### Exercise material
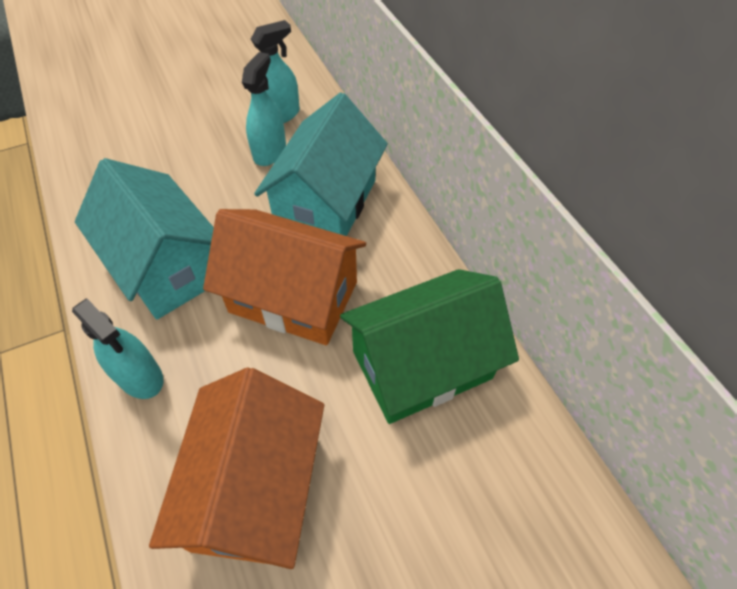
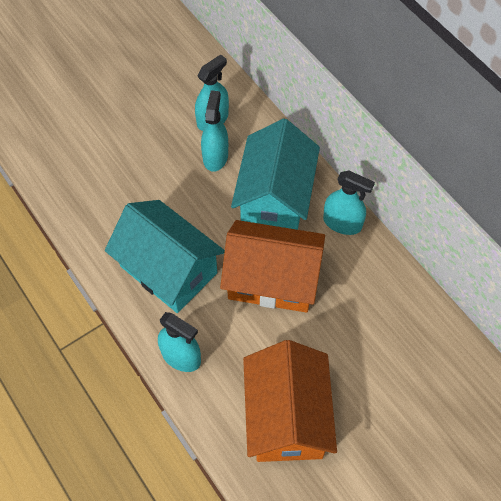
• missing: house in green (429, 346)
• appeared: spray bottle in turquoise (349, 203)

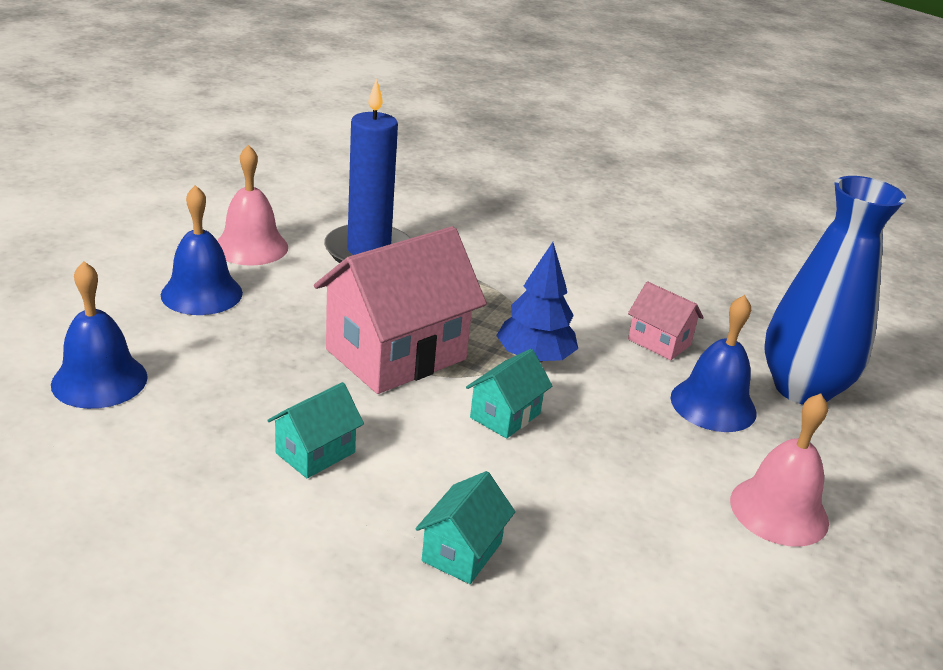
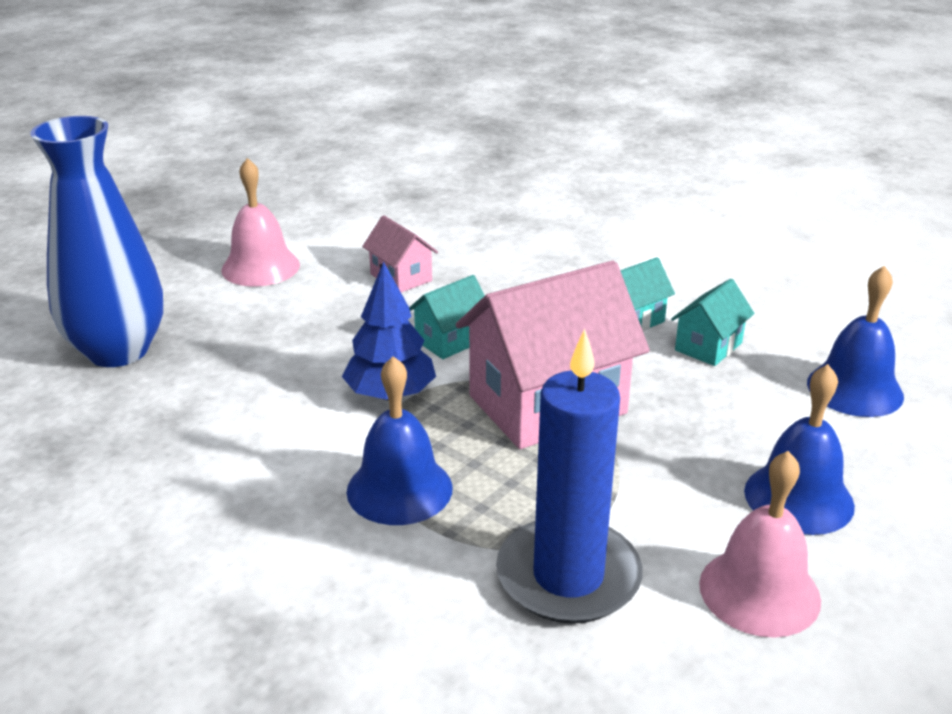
• relocated: house in pink (666, 320) to (400, 254)
• relocated: bell in blue (713, 363) to (400, 440)
• relocated: house in turquoise (465, 527) to (712, 322)

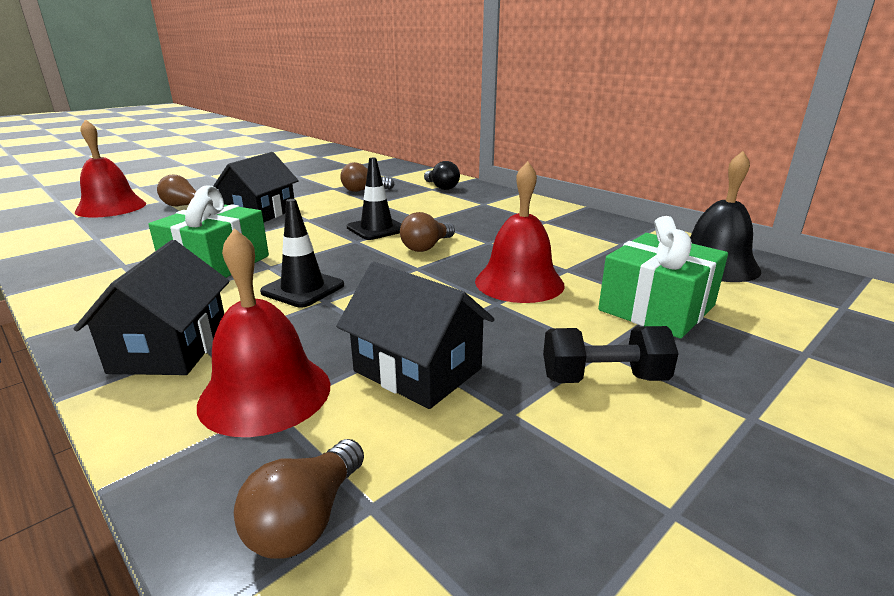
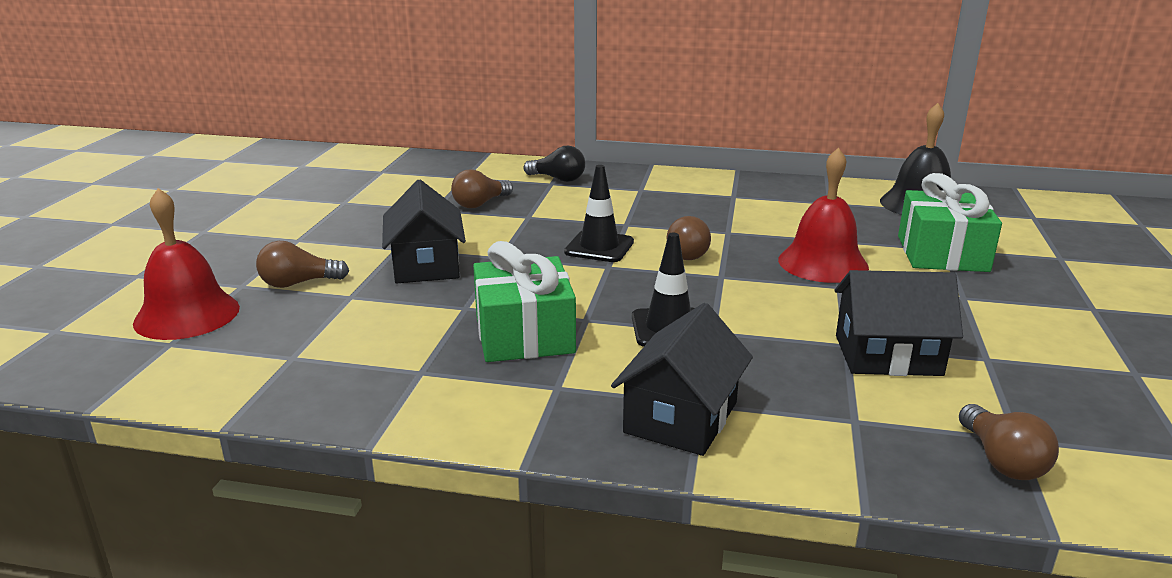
• missing: bell in red (263, 332)
• spun: house in black (151, 307) = (682, 379) 60 degrees clockwise
• missing: dumbbell in black (611, 354)

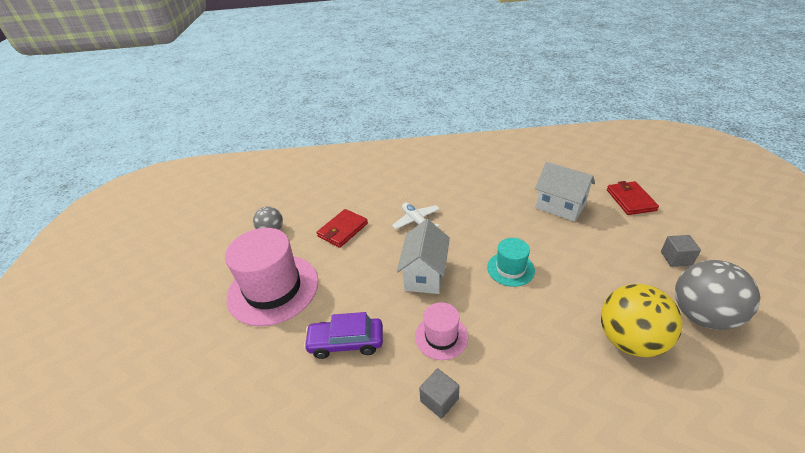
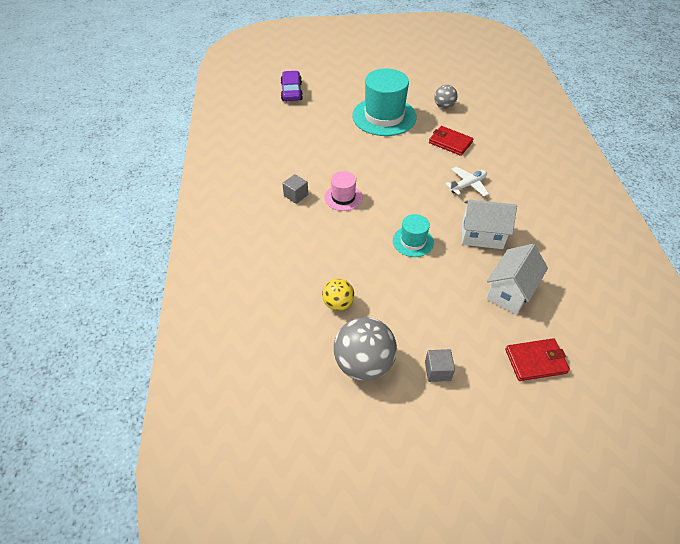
• relocated: house in white (423, 256) to (489, 224)
• colour: hat in pink (271, 277) to hat in turquoise (384, 102)
• size: ball in yellow (642, 320) = (338, 295) x0.57
• relocated: car in purple (343, 335) to (292, 86)

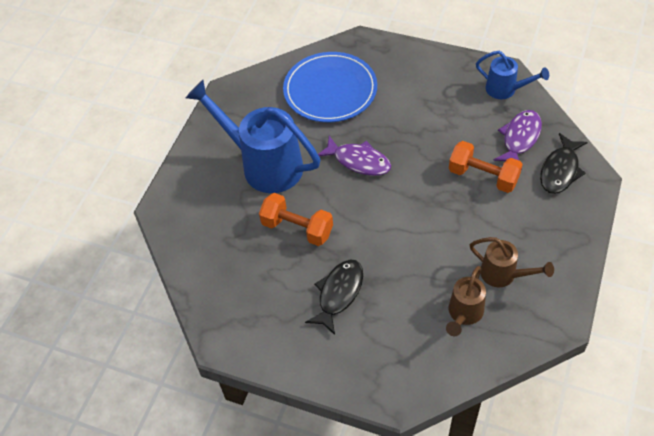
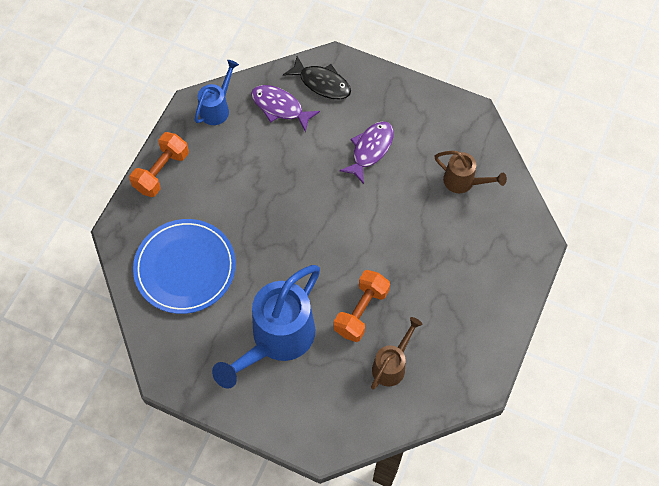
• relocated: fish in purple (354, 156) to (366, 152)
• relocated: dumbbell in orange (486, 167) to (159, 164)
• relocated: watering can in brown (512, 262) to (397, 353)
• missing: fish in black (334, 297)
######
Reproduce all lines above exactly. Leave the images out.

* [Solution for this exercise]:
• missing: house in green (429, 346)
• appeared: spray bottle in turquoise (349, 203)

• relocated: house in pink (666, 320) to (400, 254)
• relocated: bell in blue (713, 363) to (400, 440)
• relocated: house in turquoise (465, 527) to (712, 322)

• missing: bell in red (263, 332)
• spun: house in black (151, 307) = (682, 379) 60 degrees clockwise
• missing: dumbbell in black (611, 354)

• relocated: house in white (423, 256) to (489, 224)
• colour: hat in pink (271, 277) to hat in turquoise (384, 102)
• size: ball in yellow (642, 320) = (338, 295) x0.57
• relocated: car in purple (343, 335) to (292, 86)

• relocated: fish in purple (354, 156) to (366, 152)
• relocated: dumbbell in orange (486, 167) to (159, 164)
• relocated: watering can in brown (512, 262) to (397, 353)
• missing: fish in black (334, 297)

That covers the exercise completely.